YOUR GOAL: In the data that follows, every line containing the word "MISO" should be returned.

EXERCISE DATA:
_ _ _

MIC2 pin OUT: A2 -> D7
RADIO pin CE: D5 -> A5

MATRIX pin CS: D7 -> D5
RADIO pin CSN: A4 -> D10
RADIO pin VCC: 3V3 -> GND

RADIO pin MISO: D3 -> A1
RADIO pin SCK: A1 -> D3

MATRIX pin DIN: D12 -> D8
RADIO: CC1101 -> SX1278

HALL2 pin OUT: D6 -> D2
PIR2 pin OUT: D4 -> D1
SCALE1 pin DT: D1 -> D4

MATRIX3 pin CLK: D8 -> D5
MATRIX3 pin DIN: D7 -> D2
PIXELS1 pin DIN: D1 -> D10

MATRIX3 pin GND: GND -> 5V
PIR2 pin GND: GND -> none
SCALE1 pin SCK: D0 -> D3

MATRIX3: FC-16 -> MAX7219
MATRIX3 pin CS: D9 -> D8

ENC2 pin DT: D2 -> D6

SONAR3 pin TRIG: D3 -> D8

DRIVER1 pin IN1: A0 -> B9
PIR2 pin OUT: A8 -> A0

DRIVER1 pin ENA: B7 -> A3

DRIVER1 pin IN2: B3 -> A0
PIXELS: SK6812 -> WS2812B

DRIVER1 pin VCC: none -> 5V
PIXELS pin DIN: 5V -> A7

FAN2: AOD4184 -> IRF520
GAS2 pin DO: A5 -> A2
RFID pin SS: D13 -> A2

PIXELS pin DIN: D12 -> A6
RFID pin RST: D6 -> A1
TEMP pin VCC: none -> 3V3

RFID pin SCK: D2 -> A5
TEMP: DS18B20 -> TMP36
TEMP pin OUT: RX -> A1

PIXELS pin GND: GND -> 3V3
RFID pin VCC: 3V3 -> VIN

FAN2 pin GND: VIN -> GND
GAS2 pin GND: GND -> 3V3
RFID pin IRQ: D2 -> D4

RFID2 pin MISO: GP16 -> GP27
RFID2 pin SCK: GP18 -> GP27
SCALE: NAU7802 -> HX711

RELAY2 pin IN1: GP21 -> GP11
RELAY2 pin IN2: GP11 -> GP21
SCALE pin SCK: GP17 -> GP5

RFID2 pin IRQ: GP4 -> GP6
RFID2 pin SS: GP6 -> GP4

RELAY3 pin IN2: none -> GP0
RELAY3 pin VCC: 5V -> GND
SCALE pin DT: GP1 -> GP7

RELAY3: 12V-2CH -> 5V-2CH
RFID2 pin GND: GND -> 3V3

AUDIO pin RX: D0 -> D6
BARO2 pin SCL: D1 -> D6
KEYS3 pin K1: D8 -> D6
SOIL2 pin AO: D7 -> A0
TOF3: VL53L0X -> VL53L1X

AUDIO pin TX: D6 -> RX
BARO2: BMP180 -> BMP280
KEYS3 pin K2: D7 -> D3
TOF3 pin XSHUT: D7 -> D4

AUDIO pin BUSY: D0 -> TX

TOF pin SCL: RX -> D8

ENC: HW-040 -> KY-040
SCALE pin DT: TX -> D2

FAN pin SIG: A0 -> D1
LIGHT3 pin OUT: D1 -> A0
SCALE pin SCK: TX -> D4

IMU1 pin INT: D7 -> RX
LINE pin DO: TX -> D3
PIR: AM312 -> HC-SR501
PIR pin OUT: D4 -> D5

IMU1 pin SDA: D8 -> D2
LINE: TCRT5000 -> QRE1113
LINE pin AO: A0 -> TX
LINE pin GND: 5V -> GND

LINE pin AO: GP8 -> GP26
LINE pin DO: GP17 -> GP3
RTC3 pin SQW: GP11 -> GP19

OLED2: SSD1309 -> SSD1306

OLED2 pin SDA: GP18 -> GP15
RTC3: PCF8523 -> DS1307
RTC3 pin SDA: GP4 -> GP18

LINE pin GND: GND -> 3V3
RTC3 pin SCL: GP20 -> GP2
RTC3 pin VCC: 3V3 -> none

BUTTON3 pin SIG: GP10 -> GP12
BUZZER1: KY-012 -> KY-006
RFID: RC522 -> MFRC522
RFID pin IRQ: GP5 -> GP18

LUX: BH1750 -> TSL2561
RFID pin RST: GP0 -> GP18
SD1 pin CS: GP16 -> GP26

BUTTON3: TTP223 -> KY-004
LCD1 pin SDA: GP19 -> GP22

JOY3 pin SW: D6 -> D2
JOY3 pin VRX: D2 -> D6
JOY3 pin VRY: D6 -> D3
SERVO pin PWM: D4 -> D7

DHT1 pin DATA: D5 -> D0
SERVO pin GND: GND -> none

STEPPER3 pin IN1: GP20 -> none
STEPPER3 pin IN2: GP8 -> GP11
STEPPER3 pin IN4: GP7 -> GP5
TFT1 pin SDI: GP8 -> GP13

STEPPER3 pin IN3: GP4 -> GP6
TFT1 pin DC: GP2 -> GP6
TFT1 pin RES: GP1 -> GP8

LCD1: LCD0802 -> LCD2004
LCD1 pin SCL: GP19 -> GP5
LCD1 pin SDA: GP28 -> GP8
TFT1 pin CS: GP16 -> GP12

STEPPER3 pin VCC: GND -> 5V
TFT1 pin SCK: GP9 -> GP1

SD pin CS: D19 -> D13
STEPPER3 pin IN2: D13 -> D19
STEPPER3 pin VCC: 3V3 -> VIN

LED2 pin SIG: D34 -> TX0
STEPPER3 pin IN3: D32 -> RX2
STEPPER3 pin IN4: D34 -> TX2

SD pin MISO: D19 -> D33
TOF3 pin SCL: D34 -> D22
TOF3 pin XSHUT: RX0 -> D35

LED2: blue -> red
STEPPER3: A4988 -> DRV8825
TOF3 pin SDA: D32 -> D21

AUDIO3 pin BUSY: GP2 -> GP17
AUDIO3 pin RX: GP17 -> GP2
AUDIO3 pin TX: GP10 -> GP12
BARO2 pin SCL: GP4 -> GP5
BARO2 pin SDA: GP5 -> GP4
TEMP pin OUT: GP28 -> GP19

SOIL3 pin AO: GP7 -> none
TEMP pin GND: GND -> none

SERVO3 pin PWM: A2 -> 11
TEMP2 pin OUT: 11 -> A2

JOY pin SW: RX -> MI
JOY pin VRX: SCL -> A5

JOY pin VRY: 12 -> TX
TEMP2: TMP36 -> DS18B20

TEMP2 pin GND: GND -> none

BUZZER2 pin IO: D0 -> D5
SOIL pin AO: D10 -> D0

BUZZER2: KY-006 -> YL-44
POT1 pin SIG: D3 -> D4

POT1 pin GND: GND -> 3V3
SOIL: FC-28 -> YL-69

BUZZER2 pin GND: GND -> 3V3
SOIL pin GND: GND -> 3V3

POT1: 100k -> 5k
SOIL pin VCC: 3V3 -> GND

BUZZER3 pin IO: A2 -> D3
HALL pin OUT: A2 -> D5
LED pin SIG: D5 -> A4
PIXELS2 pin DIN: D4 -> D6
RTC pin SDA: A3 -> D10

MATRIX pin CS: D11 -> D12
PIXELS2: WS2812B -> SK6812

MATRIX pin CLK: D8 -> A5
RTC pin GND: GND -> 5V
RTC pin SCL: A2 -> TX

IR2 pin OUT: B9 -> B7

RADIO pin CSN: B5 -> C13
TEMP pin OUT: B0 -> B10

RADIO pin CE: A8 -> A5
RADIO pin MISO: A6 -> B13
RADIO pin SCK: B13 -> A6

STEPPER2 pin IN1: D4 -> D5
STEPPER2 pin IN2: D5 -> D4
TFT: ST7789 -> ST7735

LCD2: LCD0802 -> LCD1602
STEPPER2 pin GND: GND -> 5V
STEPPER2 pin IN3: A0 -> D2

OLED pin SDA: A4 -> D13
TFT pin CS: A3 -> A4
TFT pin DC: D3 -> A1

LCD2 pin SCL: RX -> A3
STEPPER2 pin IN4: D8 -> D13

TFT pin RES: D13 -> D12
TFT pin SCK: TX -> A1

_ _ _

ANSWER BELOW:
RADIO pin MISO: D3 -> A1
RFID2 pin MISO: GP16 -> GP27
SD pin MISO: D19 -> D33
RADIO pin MISO: A6 -> B13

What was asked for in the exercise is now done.